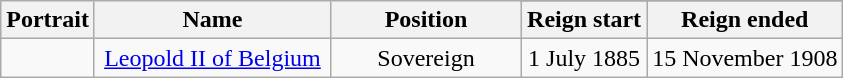
1 July 1885 (584, 58)
Leopold II of Belgium (212, 58)
Reign start (584, 20)
Position (426, 20)
Portrait (48, 20)
Sovereign (426, 58)
Reign ended (745, 20)
15 November 1908 (745, 58)
Name (212, 20)
Determine the [X, Y] coordinate at the center of the cell enclosing the given text.  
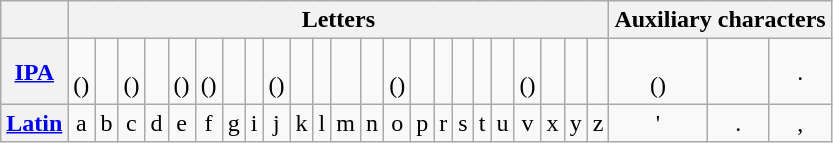
i [254, 123]
n [372, 123]
x [552, 123]
u [502, 123]
Letters [338, 20]
m [346, 123]
b [106, 123]
v [528, 123]
, [800, 123]
j [276, 123]
f [208, 123]
l [322, 123]
IPA [34, 72]
z [598, 123]
a [82, 123]
k [302, 123]
c [132, 123]
s [463, 123]
t [482, 123]
p [422, 123]
g [234, 123]
e [182, 123]
o [398, 123]
Auxiliary characters [720, 20]
r [444, 123]
y [576, 123]
Latin [34, 123]
' [658, 123]
d [156, 123]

> Task details
Reproduce every line of the records above verbatim, leaving out the pictures.

> The result
1 July 1885 (584, 58)
Leopold II of Belgium (212, 58)
Reign start (584, 20)
Position (426, 20)
Portrait (48, 20)
Sovereign (426, 58)
Reign ended (745, 20)
15 November 1908 (745, 58)
Name (212, 20)
Determine the [X, Y] coordinate at the center of the cell enclosing the given text.  
i [254, 123]
n [372, 123]
x [552, 123]
u [502, 123]
Letters [338, 20]
m [346, 123]
b [106, 123]
v [528, 123]
, [800, 123]
j [276, 123]
f [208, 123]
l [322, 123]
IPA [34, 72]
z [598, 123]
a [82, 123]
k [302, 123]
c [132, 123]
s [463, 123]
t [482, 123]
p [422, 123]
g [234, 123]
e [182, 123]
o [398, 123]
Auxiliary characters [720, 20]
r [444, 123]
y [576, 123]
Latin [34, 123]
' [658, 123]
d [156, 123]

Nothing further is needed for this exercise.